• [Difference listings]
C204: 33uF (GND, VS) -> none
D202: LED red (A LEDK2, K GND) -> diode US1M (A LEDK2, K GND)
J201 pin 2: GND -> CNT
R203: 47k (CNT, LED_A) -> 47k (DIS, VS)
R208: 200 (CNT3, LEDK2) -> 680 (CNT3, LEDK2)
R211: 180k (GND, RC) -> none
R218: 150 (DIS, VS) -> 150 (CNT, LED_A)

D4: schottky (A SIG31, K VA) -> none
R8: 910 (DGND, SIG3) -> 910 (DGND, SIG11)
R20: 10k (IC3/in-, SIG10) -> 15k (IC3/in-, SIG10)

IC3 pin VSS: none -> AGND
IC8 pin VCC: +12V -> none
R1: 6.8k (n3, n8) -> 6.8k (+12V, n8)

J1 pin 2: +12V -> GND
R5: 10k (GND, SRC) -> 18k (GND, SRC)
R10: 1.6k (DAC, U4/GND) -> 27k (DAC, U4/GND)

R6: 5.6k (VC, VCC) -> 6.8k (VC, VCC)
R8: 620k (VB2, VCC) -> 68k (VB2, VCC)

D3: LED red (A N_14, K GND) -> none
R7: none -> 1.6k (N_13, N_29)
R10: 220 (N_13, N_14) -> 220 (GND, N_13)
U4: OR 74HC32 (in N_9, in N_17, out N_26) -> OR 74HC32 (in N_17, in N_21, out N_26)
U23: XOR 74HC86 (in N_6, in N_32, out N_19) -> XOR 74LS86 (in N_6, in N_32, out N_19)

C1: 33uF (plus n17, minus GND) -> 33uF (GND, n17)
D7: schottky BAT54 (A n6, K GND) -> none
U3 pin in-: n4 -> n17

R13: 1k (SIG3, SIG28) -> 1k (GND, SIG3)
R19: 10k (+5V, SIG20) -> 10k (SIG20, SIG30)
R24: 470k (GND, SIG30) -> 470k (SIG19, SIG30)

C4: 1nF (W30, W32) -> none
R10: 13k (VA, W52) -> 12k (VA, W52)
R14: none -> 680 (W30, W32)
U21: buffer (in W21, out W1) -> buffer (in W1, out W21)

• [What the task asks] A faithful, word-for-word transcription of the data above is required.

• [Result for this task]
C204: 33uF (GND, VS) -> none
D202: LED red (A LEDK2, K GND) -> diode US1M (A LEDK2, K GND)
J201 pin 2: GND -> CNT
R203: 47k (CNT, LED_A) -> 47k (DIS, VS)
R208: 200 (CNT3, LEDK2) -> 680 (CNT3, LEDK2)
R211: 180k (GND, RC) -> none
R218: 150 (DIS, VS) -> 150 (CNT, LED_A)

D4: schottky (A SIG31, K VA) -> none
R8: 910 (DGND, SIG3) -> 910 (DGND, SIG11)
R20: 10k (IC3/in-, SIG10) -> 15k (IC3/in-, SIG10)

IC3 pin VSS: none -> AGND
IC8 pin VCC: +12V -> none
R1: 6.8k (n3, n8) -> 6.8k (+12V, n8)

J1 pin 2: +12V -> GND
R5: 10k (GND, SRC) -> 18k (GND, SRC)
R10: 1.6k (DAC, U4/GND) -> 27k (DAC, U4/GND)

R6: 5.6k (VC, VCC) -> 6.8k (VC, VCC)
R8: 620k (VB2, VCC) -> 68k (VB2, VCC)

D3: LED red (A N_14, K GND) -> none
R7: none -> 1.6k (N_13, N_29)
R10: 220 (N_13, N_14) -> 220 (GND, N_13)
U4: OR 74HC32 (in N_9, in N_17, out N_26) -> OR 74HC32 (in N_17, in N_21, out N_26)
U23: XOR 74HC86 (in N_6, in N_32, out N_19) -> XOR 74LS86 (in N_6, in N_32, out N_19)

C1: 33uF (plus n17, minus GND) -> 33uF (GND, n17)
D7: schottky BAT54 (A n6, K GND) -> none
U3 pin in-: n4 -> n17

R13: 1k (SIG3, SIG28) -> 1k (GND, SIG3)
R19: 10k (+5V, SIG20) -> 10k (SIG20, SIG30)
R24: 470k (GND, SIG30) -> 470k (SIG19, SIG30)

C4: 1nF (W30, W32) -> none
R10: 13k (VA, W52) -> 12k (VA, W52)
R14: none -> 680 (W30, W32)
U21: buffer (in W21, out W1) -> buffer (in W1, out W21)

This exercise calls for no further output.